Excerpted data
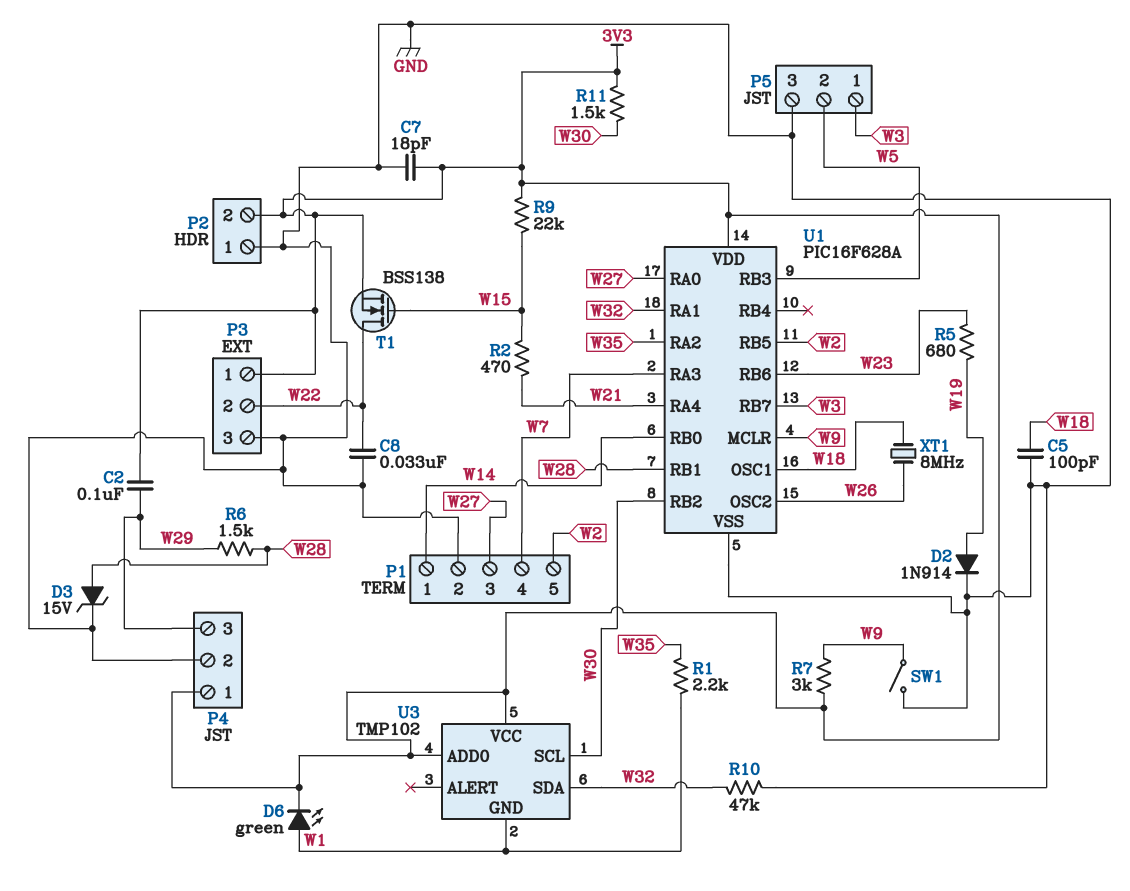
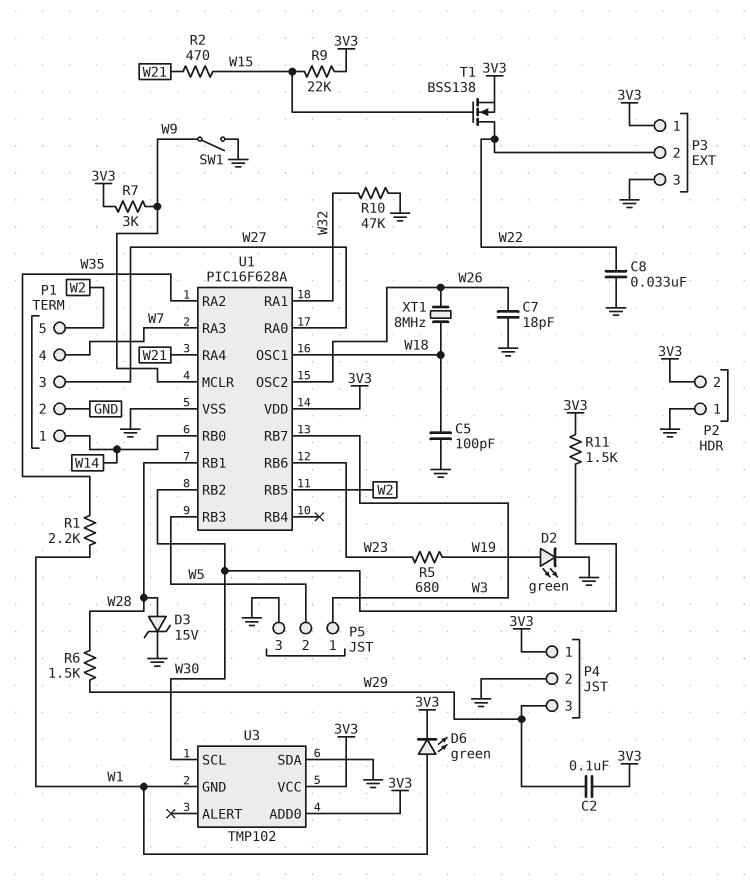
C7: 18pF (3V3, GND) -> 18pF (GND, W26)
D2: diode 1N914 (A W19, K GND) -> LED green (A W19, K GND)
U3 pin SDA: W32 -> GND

==

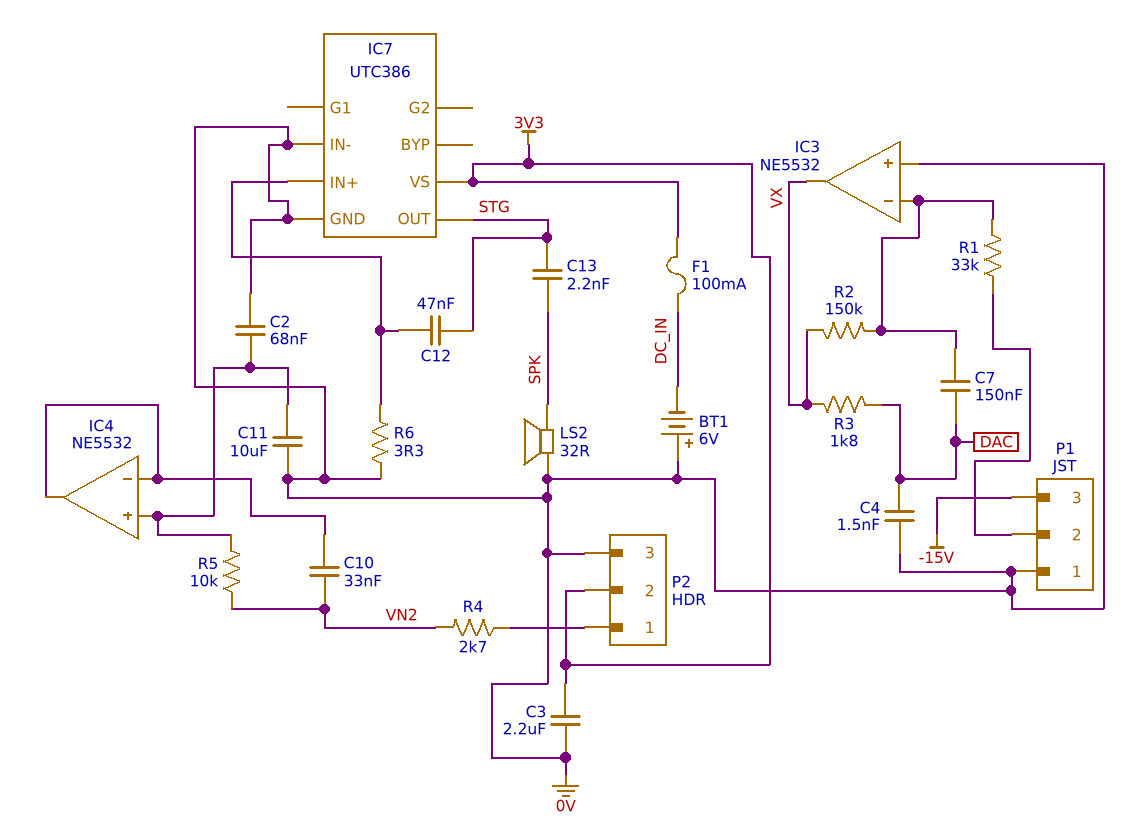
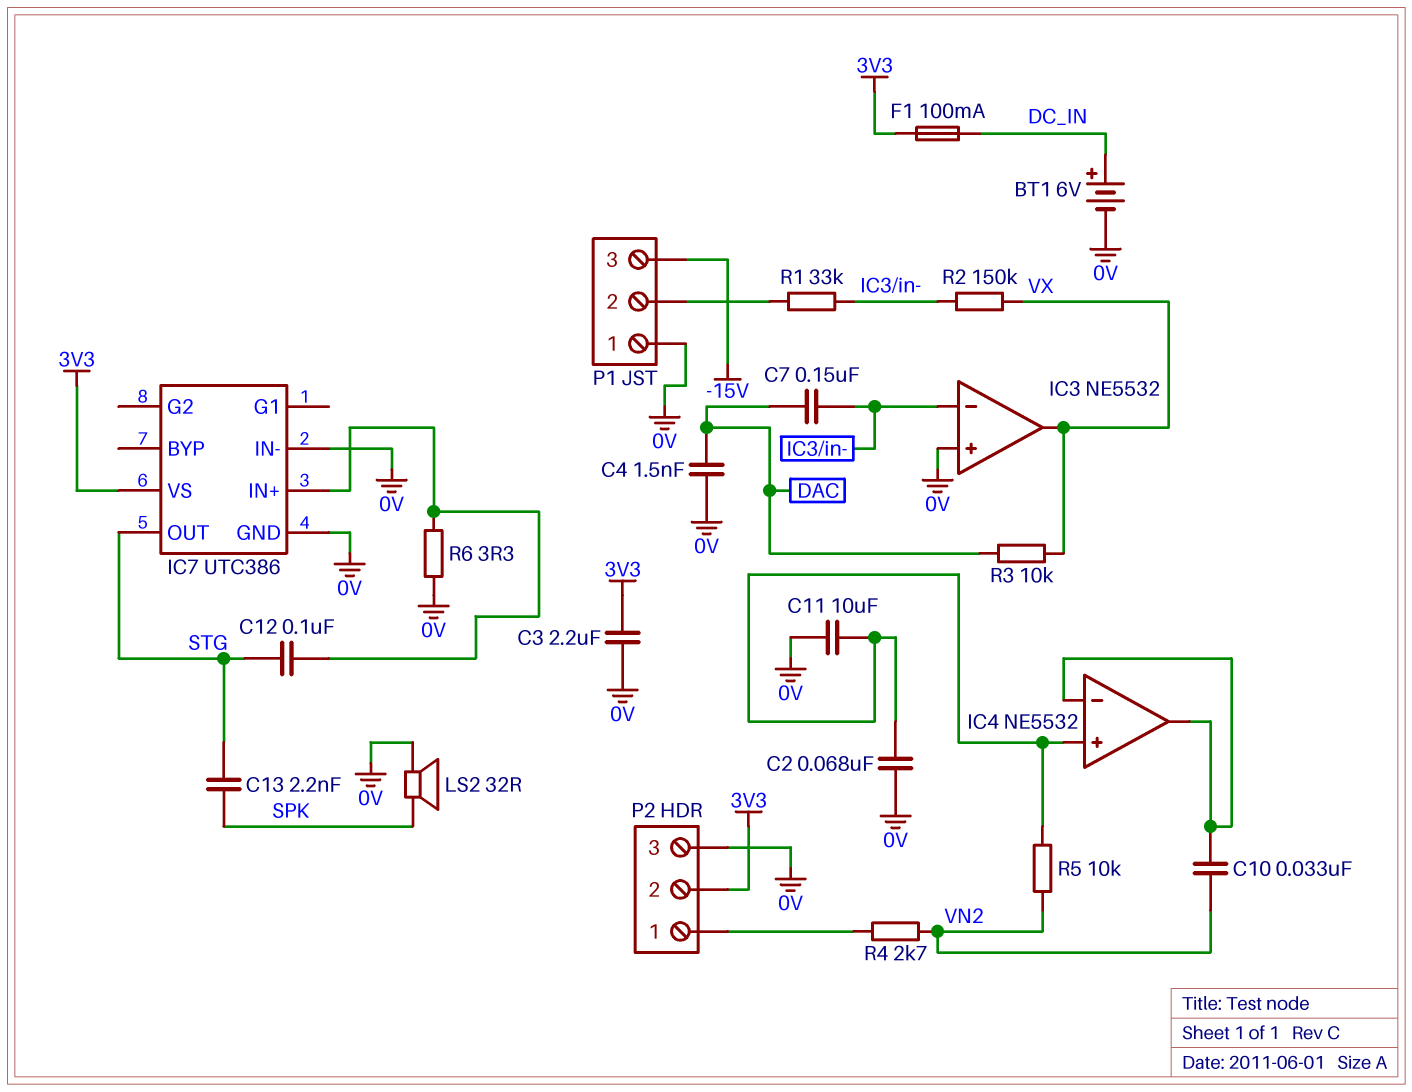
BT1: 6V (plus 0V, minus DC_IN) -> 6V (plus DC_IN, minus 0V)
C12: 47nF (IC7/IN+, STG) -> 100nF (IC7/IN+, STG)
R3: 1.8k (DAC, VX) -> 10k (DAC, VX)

What the exercise asks
Your answer must consist solely of the lines above between the line holding "C12: 47nF (IC7/IN+, STG)" and the line holding "R3: 1.8k (DAC, VX) -> 10k (DAC, VX)", inclusive, copied exactly.

Answer section
C12: 47nF (IC7/IN+, STG) -> 100nF (IC7/IN+, STG)
R3: 1.8k (DAC, VX) -> 10k (DAC, VX)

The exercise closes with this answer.